(Extracted records)
------------

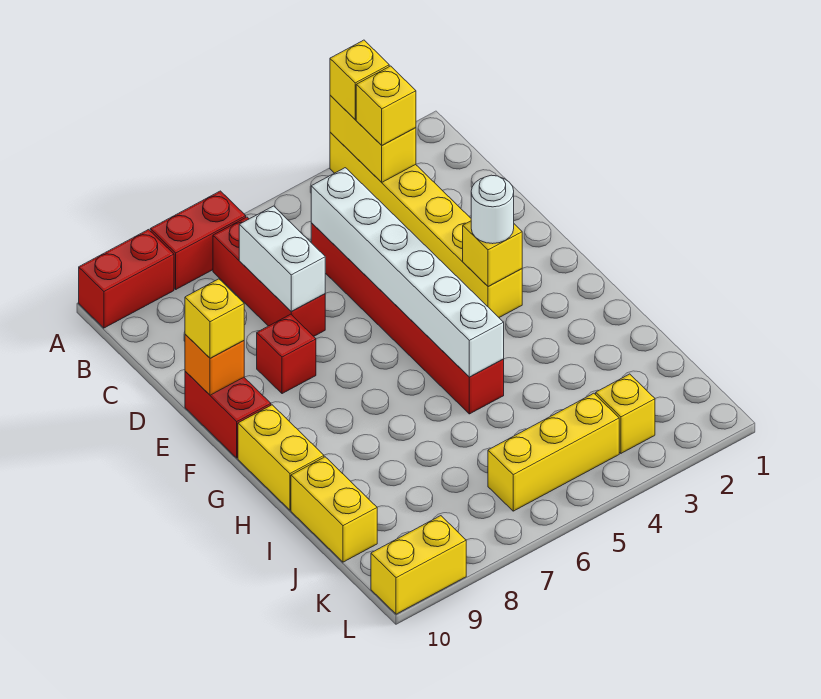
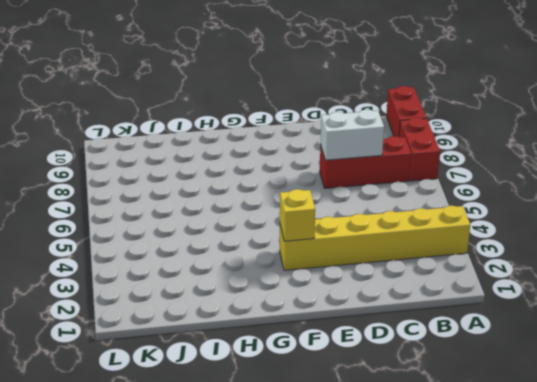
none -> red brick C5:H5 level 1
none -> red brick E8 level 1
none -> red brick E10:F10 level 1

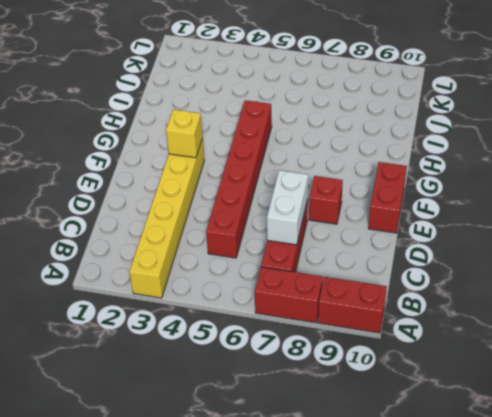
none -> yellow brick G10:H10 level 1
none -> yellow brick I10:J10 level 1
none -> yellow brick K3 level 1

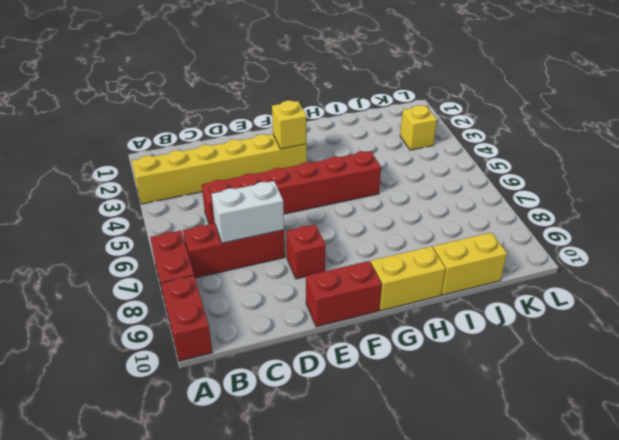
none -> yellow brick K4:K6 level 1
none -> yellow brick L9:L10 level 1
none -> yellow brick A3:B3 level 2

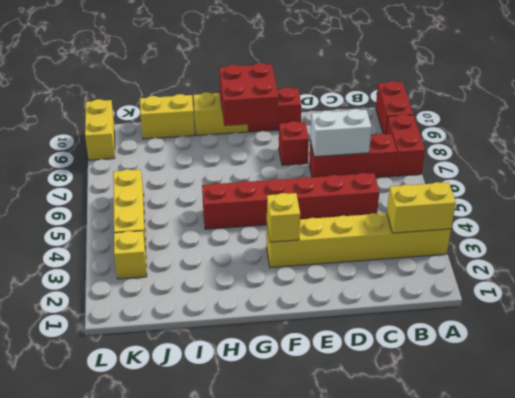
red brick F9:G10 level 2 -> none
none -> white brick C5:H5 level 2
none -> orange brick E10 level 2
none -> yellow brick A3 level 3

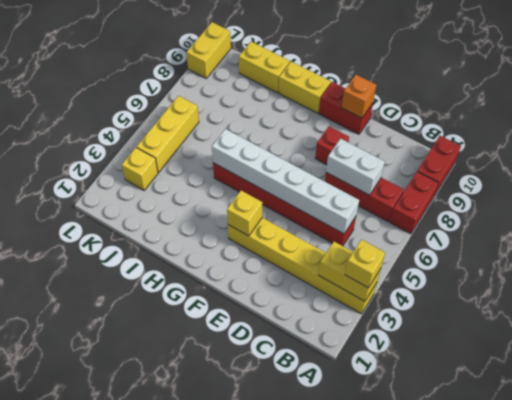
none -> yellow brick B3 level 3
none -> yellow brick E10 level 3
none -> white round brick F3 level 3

------------

Type out all of the records exactly, leaving out any picture.

none -> red brick C5:H5 level 1
none -> red brick E8 level 1
none -> red brick E10:F10 level 1

none -> yellow brick G10:H10 level 1
none -> yellow brick I10:J10 level 1
none -> yellow brick K3 level 1

none -> yellow brick K4:K6 level 1
none -> yellow brick L9:L10 level 1
none -> yellow brick A3:B3 level 2

red brick F9:G10 level 2 -> none
none -> white brick C5:H5 level 2
none -> orange brick E10 level 2
none -> yellow brick A3 level 3

none -> yellow brick B3 level 3
none -> yellow brick E10 level 3
none -> white round brick F3 level 3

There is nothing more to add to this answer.